Keep the pictures out, please, and set down every record exactly.
=== Data shown ===
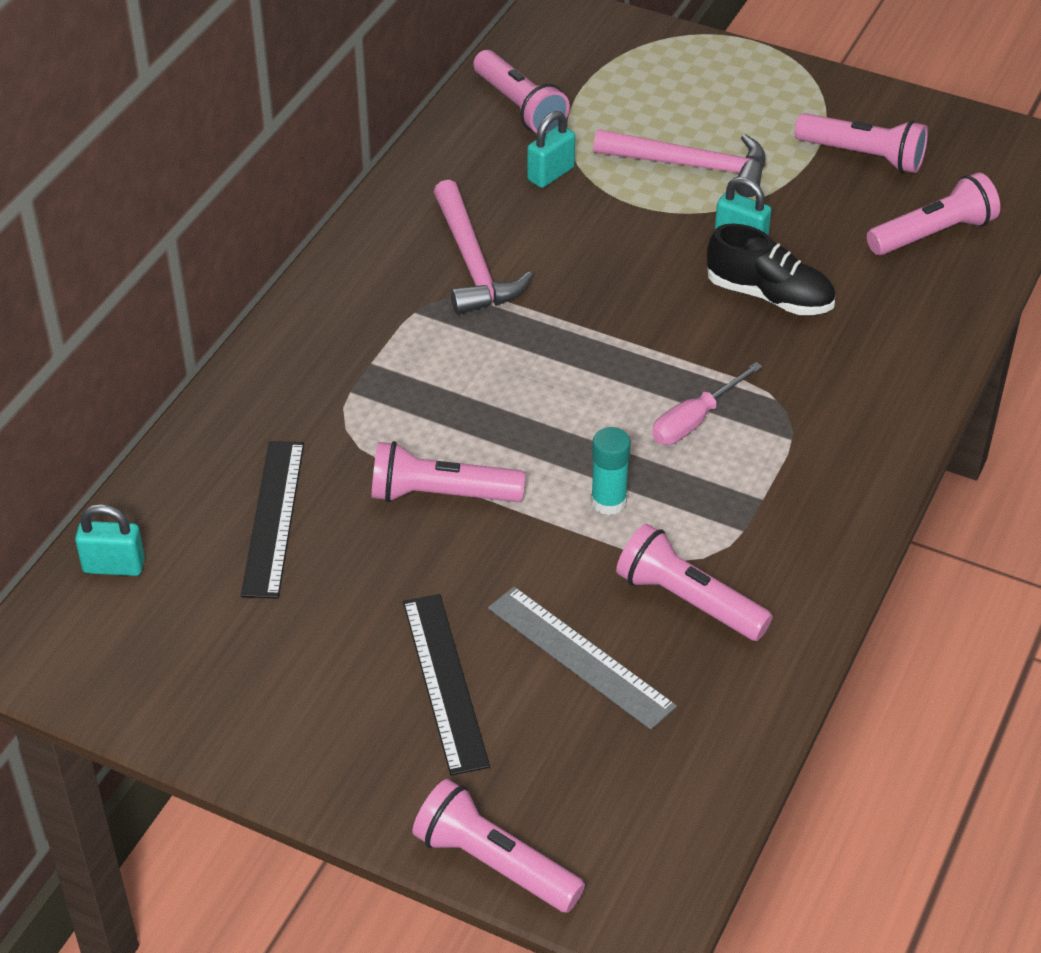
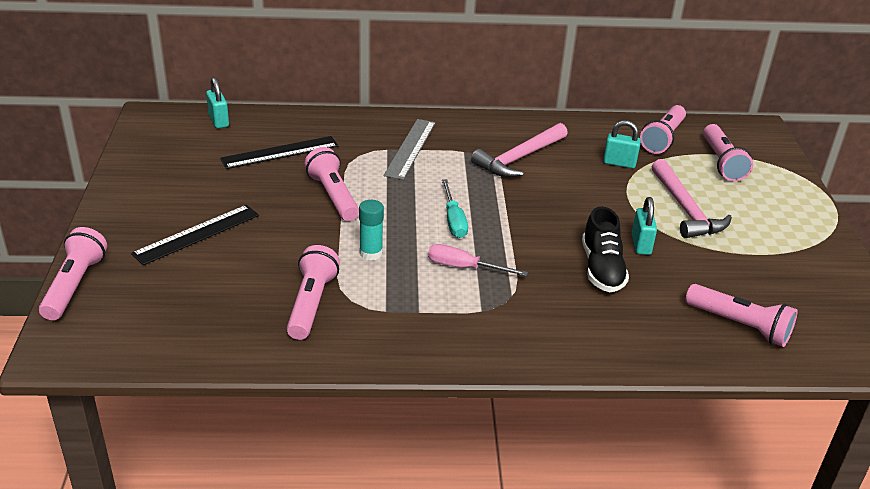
camera: 60 degrees right, 10 degrees down
grey ruler [488,587,677,730] -> grey ruler moved to [384,119,436,180]
pink flashlight [795,113,928,173] -> pink flashlight moved to [703,124,753,182]
none -> turquoise screwdriver [442,179,468,238]

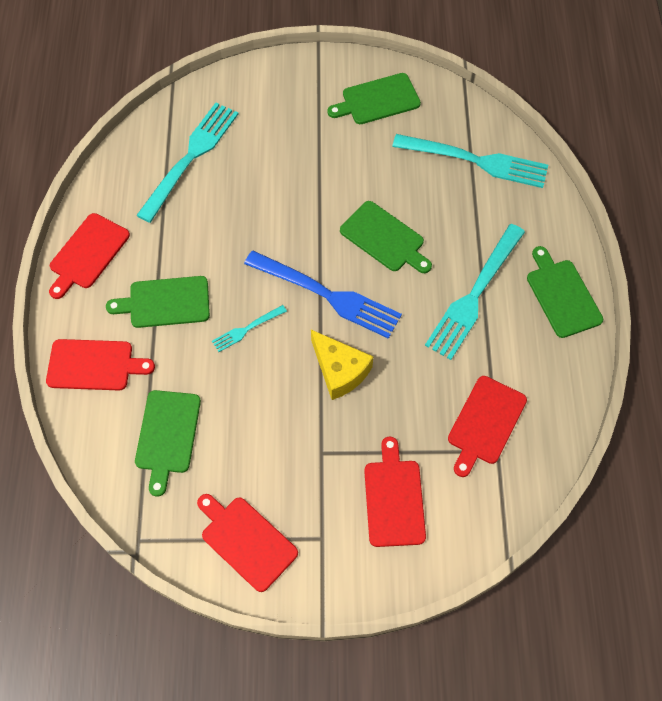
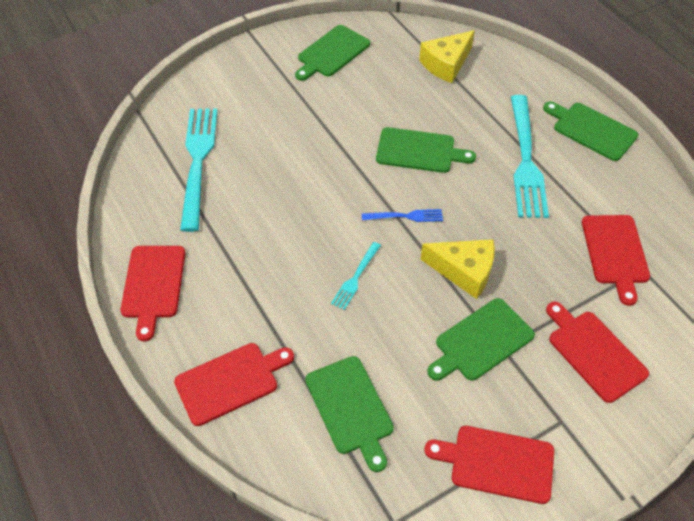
camera: 30 degrees left, 10 degrees down
green cutting board [106,276,210,328] -> green cutting board moved to [427,298,535,381]
blue fork [244,251,402,339] -> blue fork [362,209,443,222], size x0.48
turquoise fork [392,134,548,188] -> yellow cheese [419,30,475,83]

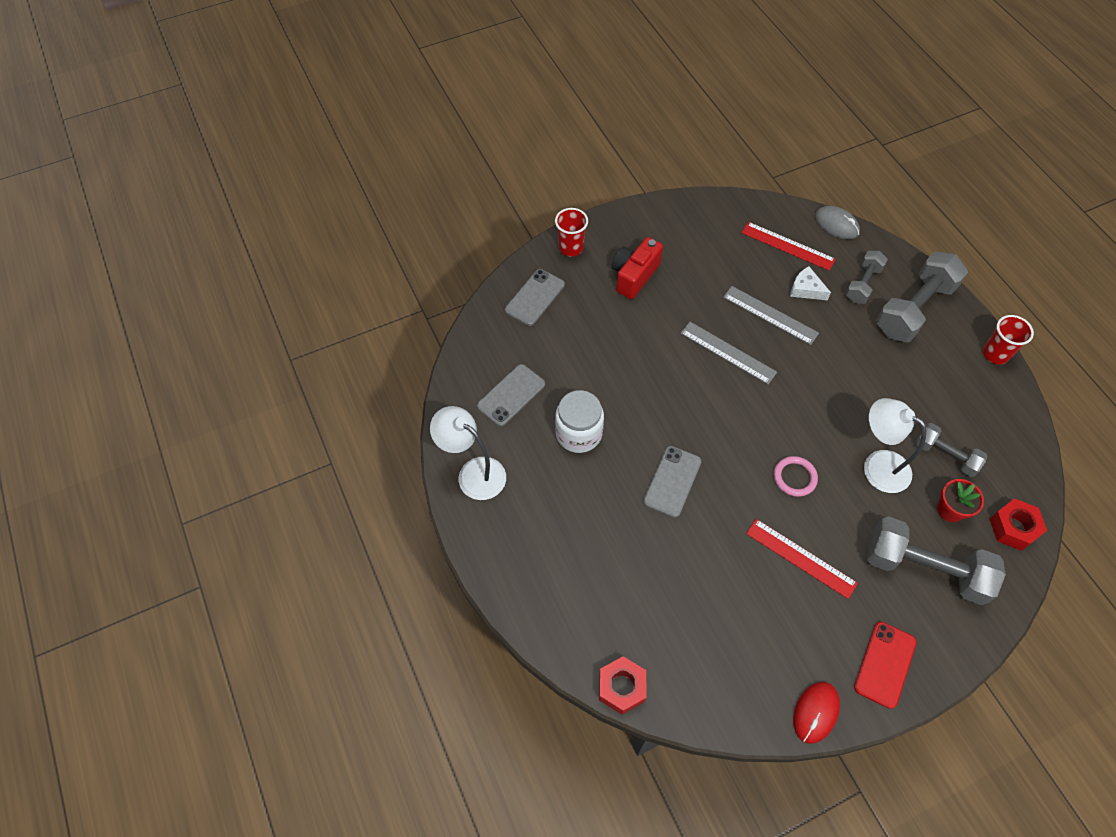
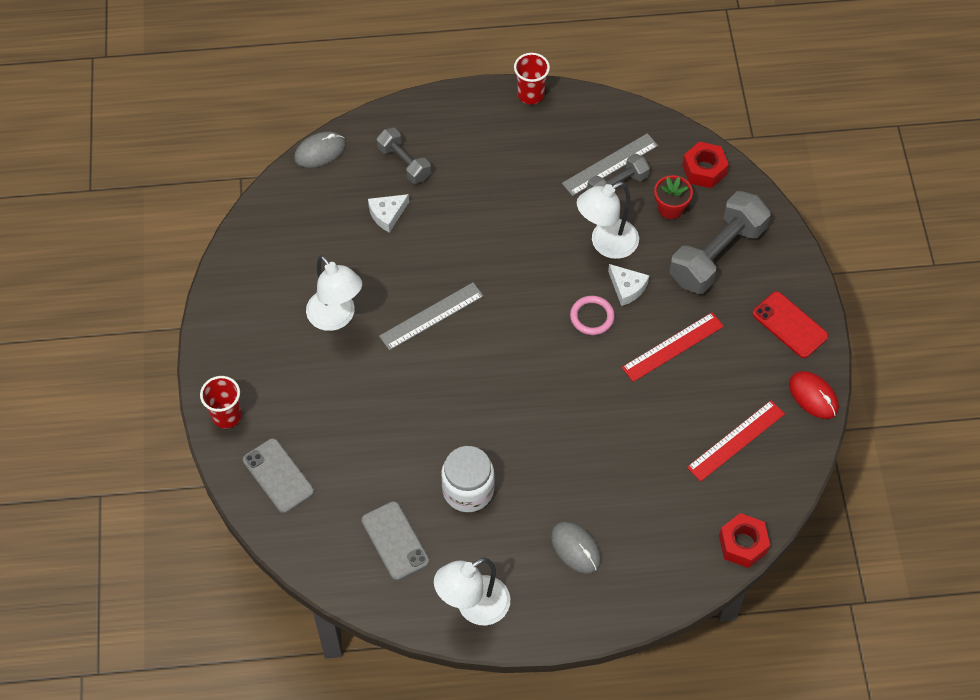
camera: 70 degrees left, 0 degrees up
red camera [612,237,663,299] -> none
grey phone [643,446,702,518] -> none
grey ruler [723,286,819,345] -> grey ruler moved to [562,133,658,196]
red ruler [741,222,836,271] -> red ruler moved to [687,400,785,482]
grey dumbbell [876,251,968,342] -> none
none -> white lamp [306,255,362,331]
none -> grey mouse [551,522,601,574]
none -> white cheese [608,264,649,306]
===
→ **Completed exercise**
camera: 60 degrees right, 10 degrees down
grey ruler [488,587,677,730] -> grey ruler moved to [384,119,436,180]
pink flashlight [795,113,928,173] -> pink flashlight moved to [703,124,753,182]
none -> turquoise screwdriver [442,179,468,238]

camera: 30 degrees left, 10 degrees down
green cutting board [106,276,210,328] -> green cutting board moved to [427,298,535,381]
blue fork [244,251,402,339] -> blue fork [362,209,443,222], size x0.48
turquoise fork [392,134,548,188] -> yellow cheese [419,30,475,83]

camera: 70 degrees left, 0 degrees up
red camera [612,237,663,299] -> none
grey phone [643,446,702,518] -> none
grey ruler [723,286,819,345] -> grey ruler moved to [562,133,658,196]
red ruler [741,222,836,271] -> red ruler moved to [687,400,785,482]
grey dumbbell [876,251,968,342] -> none
none -> white lamp [306,255,362,331]
none -> grey mouse [551,522,601,574]
none -> white cheese [608,264,649,306]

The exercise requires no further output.